◆ What is needed:
One line at a time, check the entries below for the word "moved", and copy each line that has it.

Before and after coordinates:
━━━━━━━━
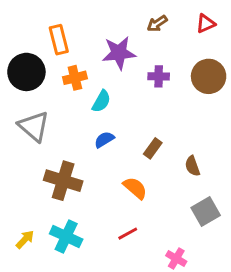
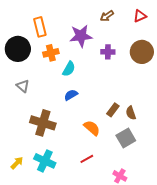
gray triangle: (34, 126) -> (23, 86), size x0.6
brown rectangle: (153, 148) -> (113, 110), moved
gray square: (206, 212) -> (126, 138), moved

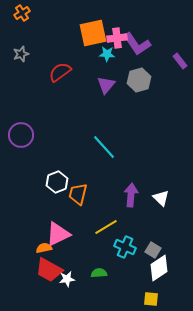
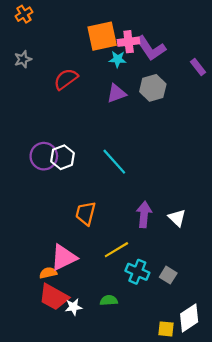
purple triangle: (106, 85) -> (116, 93), turned 30
purple circle: (21, 135) -> (44, 156), moved
white hexagon: (57, 182) -> (63, 157), moved
white diamond: (159, 268) -> (189, 318), moved

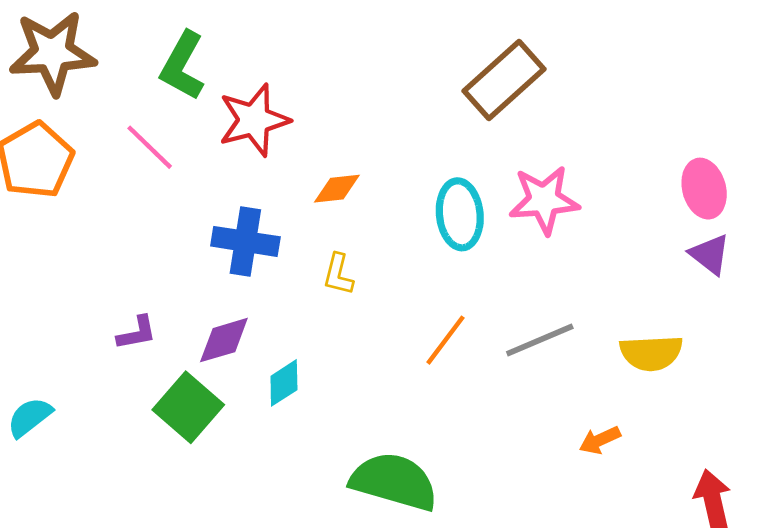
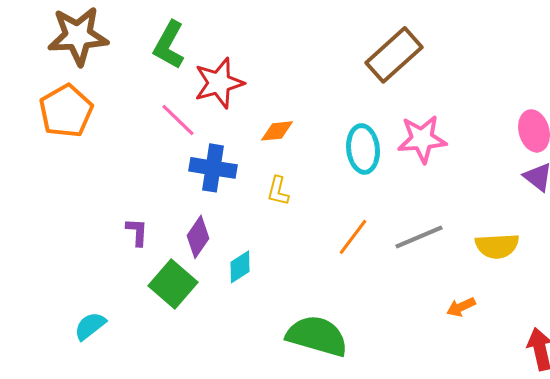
pink line: (150, 147) -> (178, 120), moved
purple L-shape: (137, 333) -> (137, 232), turned -76
purple diamond: (224, 340) -> (198, 237), turned -39
cyan semicircle: (30, 417) -> (90, 326), moved

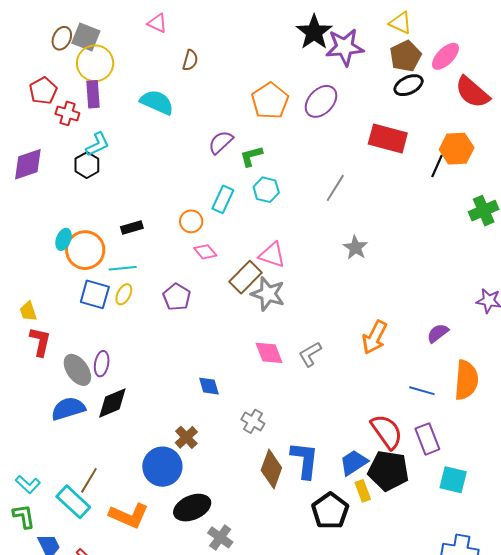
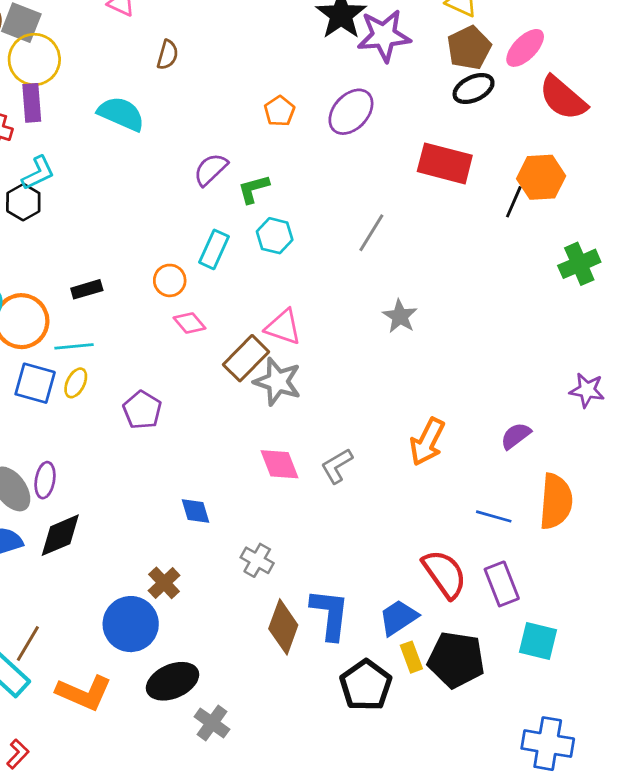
orange pentagon: (270, 101) -> (280, 111), size x0.6
purple pentagon: (177, 297) -> (142, 410), moved
black pentagon: (388, 471) -> (456, 660), moved

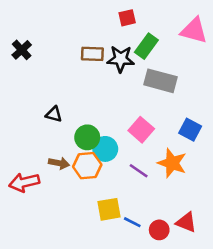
━━━━━━━━
◆ Result for this task:
brown rectangle: (153, 148) -> (113, 110), moved
gray square: (206, 212) -> (126, 138), moved
purple circle: (21, 135) -> (44, 156), moved
white hexagon: (57, 182) -> (63, 157), moved
white diamond: (159, 268) -> (189, 318), moved
pink line: (150, 147) -> (178, 120), moved
cyan semicircle: (30, 417) -> (90, 326), moved
purple pentagon: (177, 297) -> (142, 410), moved
black pentagon: (388, 471) -> (456, 660), moved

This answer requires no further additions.